■ What needs to be done
Go through the entries below. Copy each line in which "orange" appears.

====================

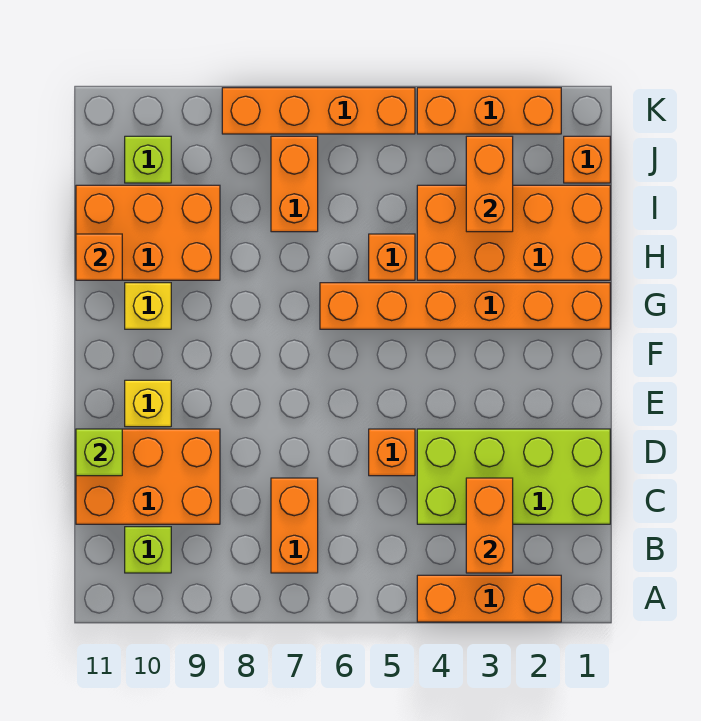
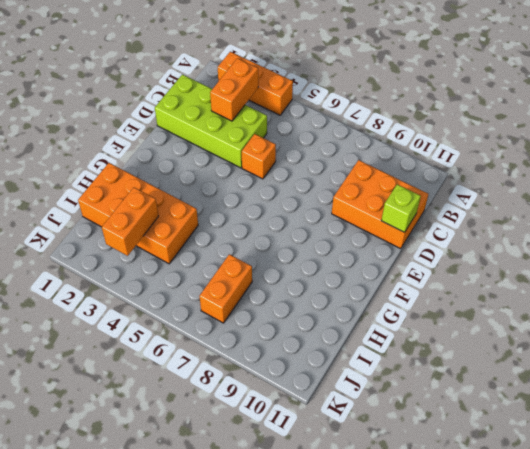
none -> orange 1x2 brick [271,478,318,573]
none -> lime 1x1 brick [125,527,171,573]
none -> yellow 1x1 brick [125,380,171,427]

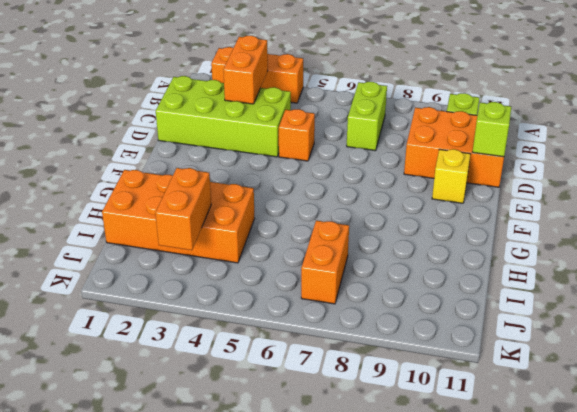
lime 1x2 brick [347,82,387,151] -> orange 1x2 brick [271,478,318,573]
none -> orange 1x6 brick [320,283,610,329]
none -> yellow 1x1 brick [125,283,171,329]
none -> orange 1x1 brick [369,234,415,280]

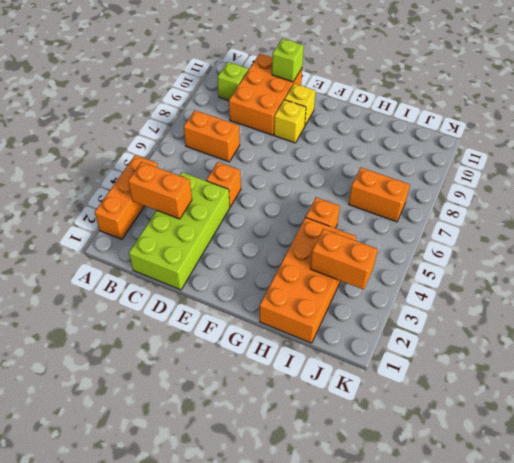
yellow 1x1 brick [274,100,306,143] -> yellow 1x1 brick moved to [125,283,171,329]
none -> orange 1x6 brick [320,283,610,329]
none -> orange 2x3 brick [76,185,220,280]
none -> orange 1x1 brick [564,136,610,183]

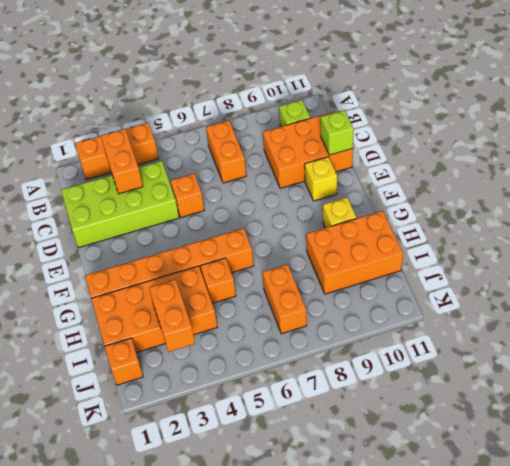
none -> lime 1x1 brick [125,136,171,183]
none -> orange 1x3 brick [417,88,561,134]
none -> orange 1x4 brick [222,88,415,134]

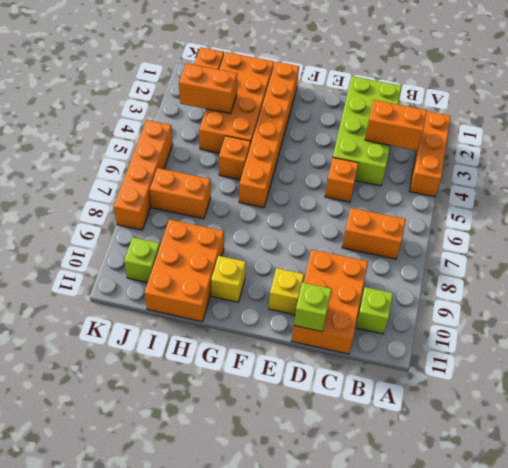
none -> orange 1x3 brick [417,88,561,134]
none -> orange 1x1 brick [76,234,122,280]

====================

■ Answer below
none -> orange 1x2 brick [271,478,318,573]
lime 1x2 brick [347,82,387,151] -> orange 1x2 brick [271,478,318,573]
none -> orange 1x6 brick [320,283,610,329]
none -> orange 1x1 brick [369,234,415,280]
none -> orange 1x6 brick [320,283,610,329]
none -> orange 2x3 brick [76,185,220,280]
none -> orange 1x1 brick [564,136,610,183]
none -> orange 1x3 brick [417,88,561,134]
none -> orange 1x4 brick [222,88,415,134]
none -> orange 1x3 brick [417,88,561,134]
none -> orange 1x1 brick [76,234,122,280]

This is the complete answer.